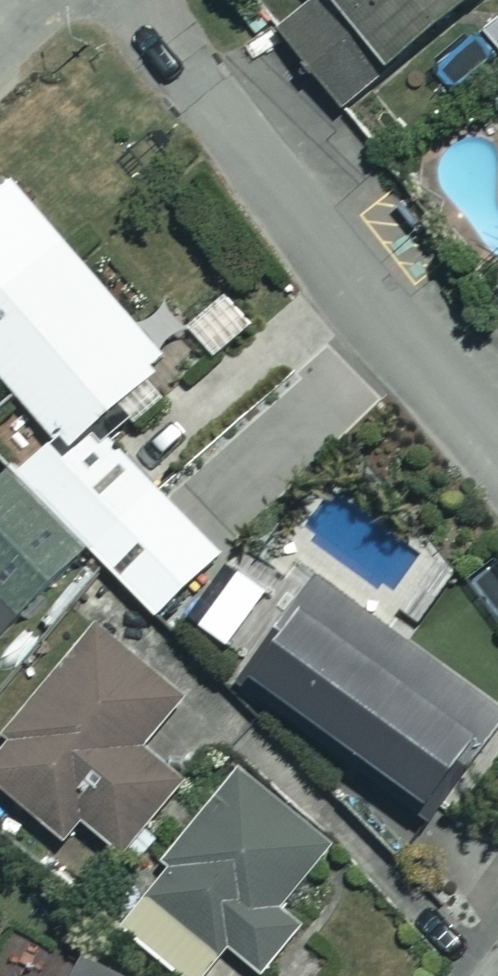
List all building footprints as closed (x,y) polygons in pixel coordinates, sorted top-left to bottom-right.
[(288,34),(355,118),(497,4),(497,0),(330,0),(288,34)] [(8,377),(110,289),(13,176),(0,188),(0,367),(8,377)] [(110,289),(8,377),(58,435),(55,438),(72,456),(101,428),(175,364),(110,289)] [(72,456),(55,438),(22,470),(104,555),(165,618),(227,558),(101,428),(72,456)] [(22,470),(0,491),(0,643),(7,649),(104,555),(22,470)] [(324,577),(255,674),(447,813),(497,742),(497,703),(324,577)] [(107,628),(13,741),(20,747),(0,772),(0,785),(77,848),(93,829),(131,861),(193,786),(156,756),(199,705),(107,628)] [(337,841),(248,772),(156,890),(266,975),(304,926),(283,911),(337,841)] [(94,960),(85,975),(122,975),(94,960)]
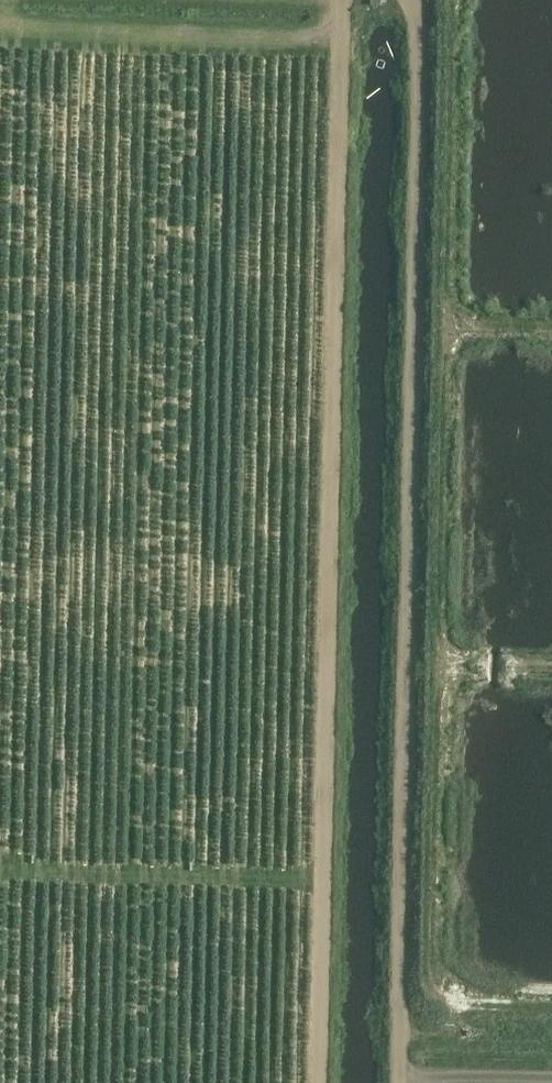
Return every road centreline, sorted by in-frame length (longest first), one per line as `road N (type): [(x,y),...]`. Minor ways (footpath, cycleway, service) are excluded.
road 1 (track): [(348,0),(318,1082)]
road 2 (track): [(402,1082),(415,0)]
road 3 (track): [(551,1027),(402,1027)]
road 4 (track): [(413,334),(551,336)]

== == ==

Your assignment
Leaving aside the images, write out every entry above exactly.

Solution for this problem
List all building footprints as closed (x,y) polygons in pixel coordinates, sorted top-left to bottom-right.
[(288,34),(355,118),(497,4),(497,0),(330,0),(288,34)] [(8,377),(110,289),(13,176),(0,188),(0,367),(8,377)] [(110,289),(8,377),(58,435),(55,438),(72,456),(101,428),(175,364),(110,289)] [(72,456),(55,438),(22,470),(104,555),(165,618),(227,558),(101,428),(72,456)] [(22,470),(0,491),(0,643),(7,649),(104,555),(22,470)] [(324,577),(255,674),(447,813),(497,742),(497,703),(324,577)] [(107,628),(13,741),(20,747),(0,772),(0,785),(77,848),(93,829),(131,861),(193,786),(156,756),(199,705),(107,628)] [(337,841),(248,772),(156,890),(266,975),(304,926),(283,911),(337,841)] [(94,960),(85,975),(122,975),(94,960)]
Return every road centreline, sorted by in-frame length (longest first), one per line as `road N (type): [(x,y),...]`. Minor ways (footpath, cycleway, service) are excluded.
road 1 (track): [(348,0),(318,1082)]
road 2 (track): [(402,1082),(415,0)]
road 3 (track): [(551,1027),(402,1027)]
road 4 (track): [(413,334),(551,336)]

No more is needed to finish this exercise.